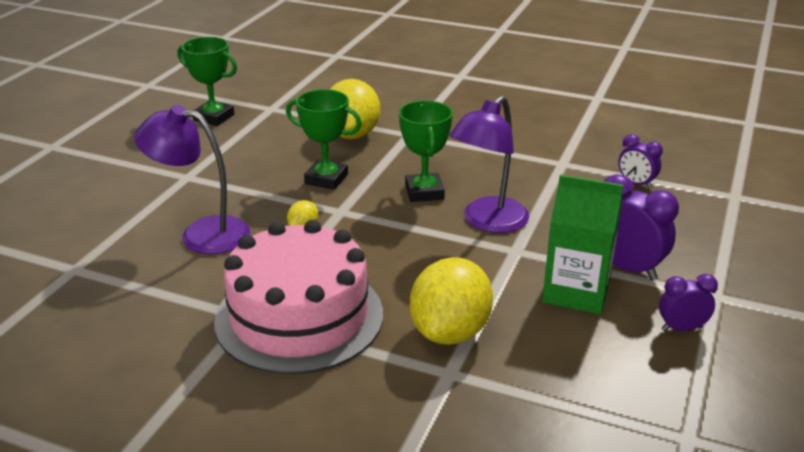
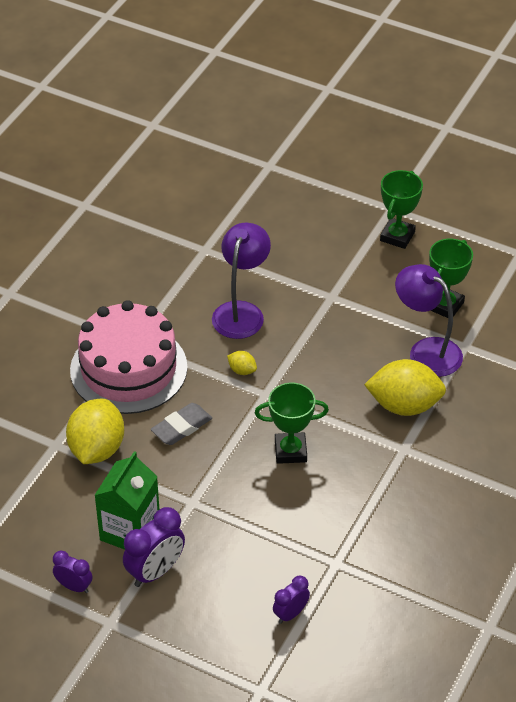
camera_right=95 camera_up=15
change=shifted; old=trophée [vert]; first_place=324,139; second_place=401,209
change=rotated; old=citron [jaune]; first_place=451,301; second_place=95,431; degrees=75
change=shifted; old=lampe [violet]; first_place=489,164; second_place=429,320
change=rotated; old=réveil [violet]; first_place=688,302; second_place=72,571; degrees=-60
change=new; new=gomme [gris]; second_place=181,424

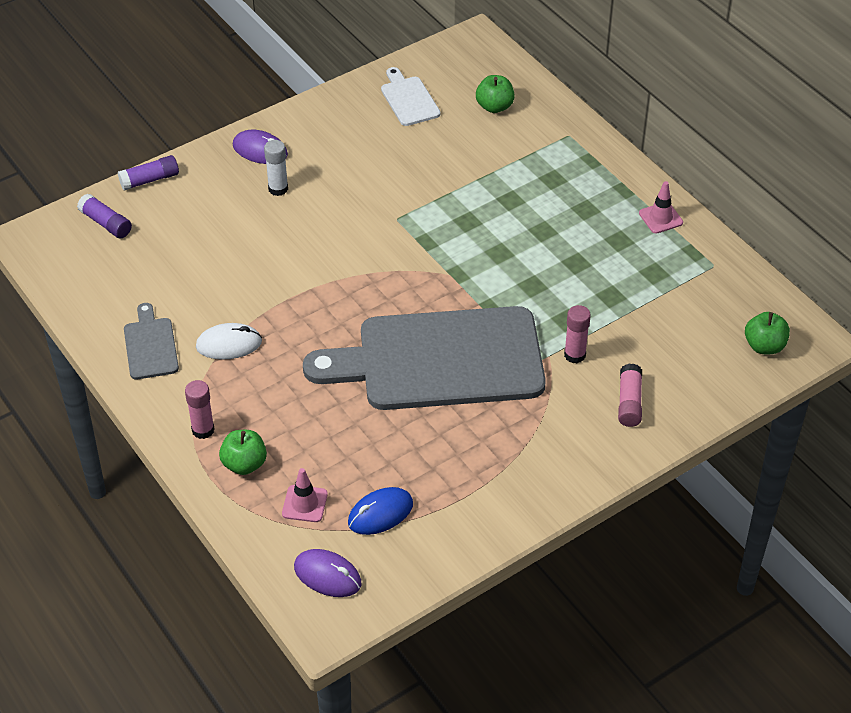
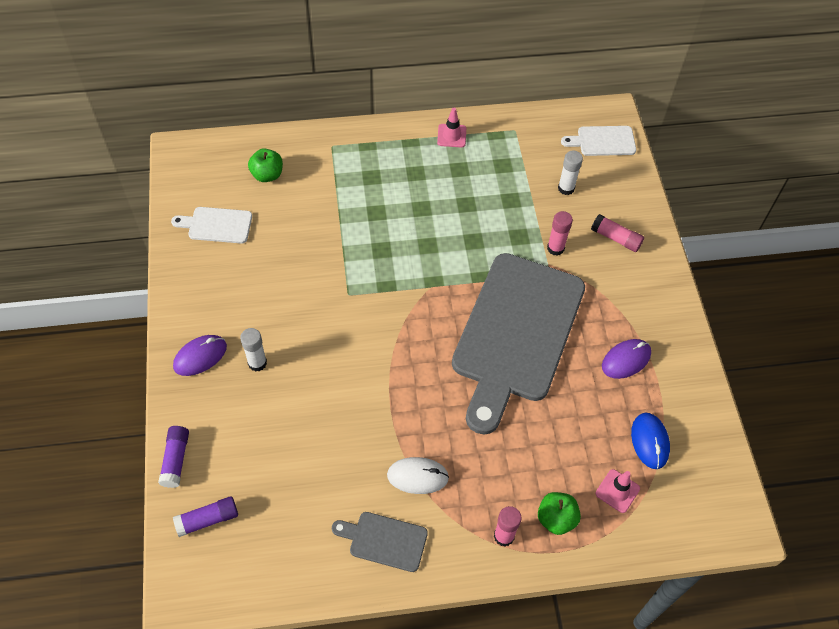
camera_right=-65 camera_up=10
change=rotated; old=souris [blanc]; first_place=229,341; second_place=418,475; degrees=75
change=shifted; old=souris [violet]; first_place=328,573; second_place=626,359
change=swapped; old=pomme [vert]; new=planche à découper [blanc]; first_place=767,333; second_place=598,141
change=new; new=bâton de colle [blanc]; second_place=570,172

------------

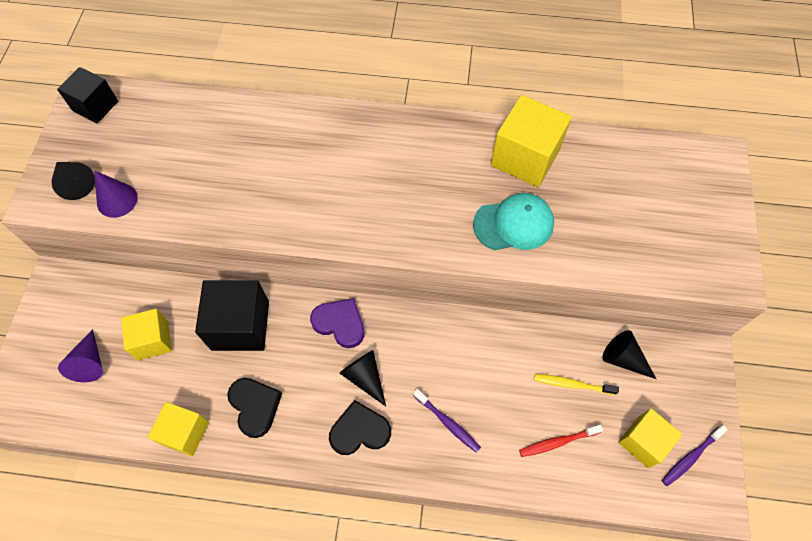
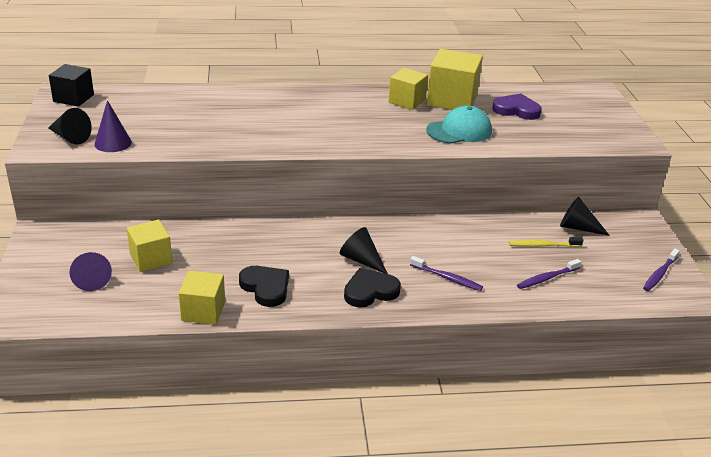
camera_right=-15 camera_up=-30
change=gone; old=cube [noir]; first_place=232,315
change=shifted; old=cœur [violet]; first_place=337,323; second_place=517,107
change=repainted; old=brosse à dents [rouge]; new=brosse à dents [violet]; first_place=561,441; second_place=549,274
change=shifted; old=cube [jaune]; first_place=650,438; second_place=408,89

------------

Your instructions.
From the listing above, return the lines starting at the one with "camera_right=95 camera_up=15" and ending at the one with "change=rotated; old=citron [jaune];", both kept, exactly as they appear and nothing more.

Response area.
camera_right=95 camera_up=15
change=shifted; old=trophée [vert]; first_place=324,139; second_place=401,209
change=rotated; old=citron [jaune]; first_place=451,301; second_place=95,431; degrees=75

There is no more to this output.